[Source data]

------------------------------------------------------------

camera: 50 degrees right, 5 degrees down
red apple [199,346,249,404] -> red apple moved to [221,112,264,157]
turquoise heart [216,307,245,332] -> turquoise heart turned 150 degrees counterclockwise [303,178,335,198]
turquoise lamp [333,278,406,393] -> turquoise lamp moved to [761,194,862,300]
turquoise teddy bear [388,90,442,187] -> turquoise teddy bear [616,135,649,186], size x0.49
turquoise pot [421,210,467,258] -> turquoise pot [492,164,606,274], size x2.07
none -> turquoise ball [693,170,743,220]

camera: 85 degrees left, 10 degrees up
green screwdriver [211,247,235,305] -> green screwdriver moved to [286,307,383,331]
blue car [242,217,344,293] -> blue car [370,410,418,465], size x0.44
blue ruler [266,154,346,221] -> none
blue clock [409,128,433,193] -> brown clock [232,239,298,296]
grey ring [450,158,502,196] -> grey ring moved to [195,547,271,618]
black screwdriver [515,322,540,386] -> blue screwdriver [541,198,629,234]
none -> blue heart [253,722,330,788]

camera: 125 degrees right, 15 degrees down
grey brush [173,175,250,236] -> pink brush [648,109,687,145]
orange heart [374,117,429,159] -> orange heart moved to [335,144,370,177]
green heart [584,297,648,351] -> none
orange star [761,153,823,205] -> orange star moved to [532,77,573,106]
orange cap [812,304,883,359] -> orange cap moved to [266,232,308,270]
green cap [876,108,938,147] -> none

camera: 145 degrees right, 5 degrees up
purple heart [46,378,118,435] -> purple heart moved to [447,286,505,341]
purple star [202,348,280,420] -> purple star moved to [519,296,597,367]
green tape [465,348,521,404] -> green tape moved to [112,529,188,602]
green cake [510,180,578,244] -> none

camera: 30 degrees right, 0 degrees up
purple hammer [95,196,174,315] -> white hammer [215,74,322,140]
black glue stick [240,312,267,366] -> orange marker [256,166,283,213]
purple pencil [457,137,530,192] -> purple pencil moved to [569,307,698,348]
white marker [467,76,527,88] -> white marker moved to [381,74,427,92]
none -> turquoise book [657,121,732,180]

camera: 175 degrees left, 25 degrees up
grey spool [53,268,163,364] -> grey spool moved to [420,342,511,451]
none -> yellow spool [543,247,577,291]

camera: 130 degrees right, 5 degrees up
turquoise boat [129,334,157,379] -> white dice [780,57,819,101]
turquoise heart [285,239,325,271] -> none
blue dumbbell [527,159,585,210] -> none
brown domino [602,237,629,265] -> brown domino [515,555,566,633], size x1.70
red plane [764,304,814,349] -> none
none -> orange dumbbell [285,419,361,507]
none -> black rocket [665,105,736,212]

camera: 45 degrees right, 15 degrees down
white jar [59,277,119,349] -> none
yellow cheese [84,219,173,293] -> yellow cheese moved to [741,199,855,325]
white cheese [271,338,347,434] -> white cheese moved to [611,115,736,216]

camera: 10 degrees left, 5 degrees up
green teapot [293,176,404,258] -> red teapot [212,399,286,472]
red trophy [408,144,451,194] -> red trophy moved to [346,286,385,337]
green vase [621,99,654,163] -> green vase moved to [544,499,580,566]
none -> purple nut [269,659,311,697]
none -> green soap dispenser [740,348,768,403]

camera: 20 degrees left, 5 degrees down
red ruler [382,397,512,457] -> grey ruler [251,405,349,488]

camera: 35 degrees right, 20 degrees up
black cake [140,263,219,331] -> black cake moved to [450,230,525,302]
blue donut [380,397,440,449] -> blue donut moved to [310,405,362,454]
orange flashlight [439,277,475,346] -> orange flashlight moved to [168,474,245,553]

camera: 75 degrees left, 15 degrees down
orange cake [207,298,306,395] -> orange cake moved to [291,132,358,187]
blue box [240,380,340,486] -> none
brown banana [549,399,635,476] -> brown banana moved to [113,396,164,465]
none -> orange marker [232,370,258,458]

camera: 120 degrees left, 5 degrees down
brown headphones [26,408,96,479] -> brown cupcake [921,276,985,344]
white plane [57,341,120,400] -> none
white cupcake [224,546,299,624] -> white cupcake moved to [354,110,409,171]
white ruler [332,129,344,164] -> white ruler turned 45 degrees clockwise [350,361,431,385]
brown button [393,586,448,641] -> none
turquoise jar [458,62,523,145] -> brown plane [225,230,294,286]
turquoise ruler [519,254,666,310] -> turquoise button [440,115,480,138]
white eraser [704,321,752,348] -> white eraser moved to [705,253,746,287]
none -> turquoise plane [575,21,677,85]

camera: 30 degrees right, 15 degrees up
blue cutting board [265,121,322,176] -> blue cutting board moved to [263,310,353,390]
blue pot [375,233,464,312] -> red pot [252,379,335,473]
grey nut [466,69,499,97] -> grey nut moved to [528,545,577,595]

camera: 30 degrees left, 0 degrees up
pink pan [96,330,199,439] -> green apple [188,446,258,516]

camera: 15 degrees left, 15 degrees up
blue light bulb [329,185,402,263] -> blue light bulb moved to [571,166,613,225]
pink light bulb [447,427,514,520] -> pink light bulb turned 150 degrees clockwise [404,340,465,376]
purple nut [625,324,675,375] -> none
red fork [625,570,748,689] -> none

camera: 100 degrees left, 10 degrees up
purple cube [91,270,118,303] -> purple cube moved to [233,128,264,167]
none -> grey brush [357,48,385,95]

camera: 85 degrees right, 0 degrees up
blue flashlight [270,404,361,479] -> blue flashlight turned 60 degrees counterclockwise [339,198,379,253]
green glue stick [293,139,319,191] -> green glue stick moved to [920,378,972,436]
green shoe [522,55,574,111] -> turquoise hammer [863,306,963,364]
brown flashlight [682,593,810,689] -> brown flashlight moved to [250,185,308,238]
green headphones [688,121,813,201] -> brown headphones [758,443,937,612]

------------------------------------------------------------

• **What you have to do**
Reproduce the data. Match each line exactly.

• **Answer area**
camera: 50 degrees right, 5 degrees down
red apple [199,346,249,404] -> red apple moved to [221,112,264,157]
turquoise heart [216,307,245,332] -> turquoise heart turned 150 degrees counterclockwise [303,178,335,198]
turquoise lamp [333,278,406,393] -> turquoise lamp moved to [761,194,862,300]
turquoise teddy bear [388,90,442,187] -> turquoise teddy bear [616,135,649,186], size x0.49
turquoise pot [421,210,467,258] -> turquoise pot [492,164,606,274], size x2.07
none -> turquoise ball [693,170,743,220]

camera: 85 degrees left, 10 degrees up
green screwdriver [211,247,235,305] -> green screwdriver moved to [286,307,383,331]
blue car [242,217,344,293] -> blue car [370,410,418,465], size x0.44
blue ruler [266,154,346,221] -> none
blue clock [409,128,433,193] -> brown clock [232,239,298,296]
grey ring [450,158,502,196] -> grey ring moved to [195,547,271,618]
black screwdriver [515,322,540,386] -> blue screwdriver [541,198,629,234]
none -> blue heart [253,722,330,788]

camera: 125 degrees right, 15 degrees down
grey brush [173,175,250,236] -> pink brush [648,109,687,145]
orange heart [374,117,429,159] -> orange heart moved to [335,144,370,177]
green heart [584,297,648,351] -> none
orange star [761,153,823,205] -> orange star moved to [532,77,573,106]
orange cap [812,304,883,359] -> orange cap moved to [266,232,308,270]
green cap [876,108,938,147] -> none

camera: 145 degrees right, 5 degrees up
purple heart [46,378,118,435] -> purple heart moved to [447,286,505,341]
purple star [202,348,280,420] -> purple star moved to [519,296,597,367]
green tape [465,348,521,404] -> green tape moved to [112,529,188,602]
green cake [510,180,578,244] -> none

camera: 30 degrees right, 0 degrees up
purple hammer [95,196,174,315] -> white hammer [215,74,322,140]
black glue stick [240,312,267,366] -> orange marker [256,166,283,213]
purple pencil [457,137,530,192] -> purple pencil moved to [569,307,698,348]
white marker [467,76,527,88] -> white marker moved to [381,74,427,92]
none -> turquoise book [657,121,732,180]

camera: 175 degrees left, 25 degrees up
grey spool [53,268,163,364] -> grey spool moved to [420,342,511,451]
none -> yellow spool [543,247,577,291]

camera: 130 degrees right, 5 degrees up
turquoise boat [129,334,157,379] -> white dice [780,57,819,101]
turquoise heart [285,239,325,271] -> none
blue dumbbell [527,159,585,210] -> none
brown domino [602,237,629,265] -> brown domino [515,555,566,633], size x1.70
red plane [764,304,814,349] -> none
none -> orange dumbbell [285,419,361,507]
none -> black rocket [665,105,736,212]

camera: 45 degrees right, 15 degrees down
white jar [59,277,119,349] -> none
yellow cheese [84,219,173,293] -> yellow cheese moved to [741,199,855,325]
white cheese [271,338,347,434] -> white cheese moved to [611,115,736,216]

camera: 10 degrees left, 5 degrees up
green teapot [293,176,404,258] -> red teapot [212,399,286,472]
red trophy [408,144,451,194] -> red trophy moved to [346,286,385,337]
green vase [621,99,654,163] -> green vase moved to [544,499,580,566]
none -> purple nut [269,659,311,697]
none -> green soap dispenser [740,348,768,403]

camera: 20 degrees left, 5 degrees down
red ruler [382,397,512,457] -> grey ruler [251,405,349,488]

camera: 35 degrees right, 20 degrees up
black cake [140,263,219,331] -> black cake moved to [450,230,525,302]
blue donut [380,397,440,449] -> blue donut moved to [310,405,362,454]
orange flashlight [439,277,475,346] -> orange flashlight moved to [168,474,245,553]

camera: 75 degrees left, 15 degrees down
orange cake [207,298,306,395] -> orange cake moved to [291,132,358,187]
blue box [240,380,340,486] -> none
brown banana [549,399,635,476] -> brown banana moved to [113,396,164,465]
none -> orange marker [232,370,258,458]

camera: 120 degrees left, 5 degrees down
brown headphones [26,408,96,479] -> brown cupcake [921,276,985,344]
white plane [57,341,120,400] -> none
white cupcake [224,546,299,624] -> white cupcake moved to [354,110,409,171]
white ruler [332,129,344,164] -> white ruler turned 45 degrees clockwise [350,361,431,385]
brown button [393,586,448,641] -> none
turquoise jar [458,62,523,145] -> brown plane [225,230,294,286]
turquoise ruler [519,254,666,310] -> turquoise button [440,115,480,138]
white eraser [704,321,752,348] -> white eraser moved to [705,253,746,287]
none -> turquoise plane [575,21,677,85]

camera: 30 degrees right, 15 degrees up
blue cutting board [265,121,322,176] -> blue cutting board moved to [263,310,353,390]
blue pot [375,233,464,312] -> red pot [252,379,335,473]
grey nut [466,69,499,97] -> grey nut moved to [528,545,577,595]

camera: 30 degrees left, 0 degrees up
pink pan [96,330,199,439] -> green apple [188,446,258,516]

camera: 15 degrees left, 15 degrees up
blue light bulb [329,185,402,263] -> blue light bulb moved to [571,166,613,225]
pink light bulb [447,427,514,520] -> pink light bulb turned 150 degrees clockwise [404,340,465,376]
purple nut [625,324,675,375] -> none
red fork [625,570,748,689] -> none

camera: 100 degrees left, 10 degrees up
purple cube [91,270,118,303] -> purple cube moved to [233,128,264,167]
none -> grey brush [357,48,385,95]

camera: 85 degrees right, 0 degrees up
blue flashlight [270,404,361,479] -> blue flashlight turned 60 degrees counterclockwise [339,198,379,253]
green glue stick [293,139,319,191] -> green glue stick moved to [920,378,972,436]
green shoe [522,55,574,111] -> turquoise hammer [863,306,963,364]
brown flashlight [682,593,810,689] -> brown flashlight moved to [250,185,308,238]
green headphones [688,121,813,201] -> brown headphones [758,443,937,612]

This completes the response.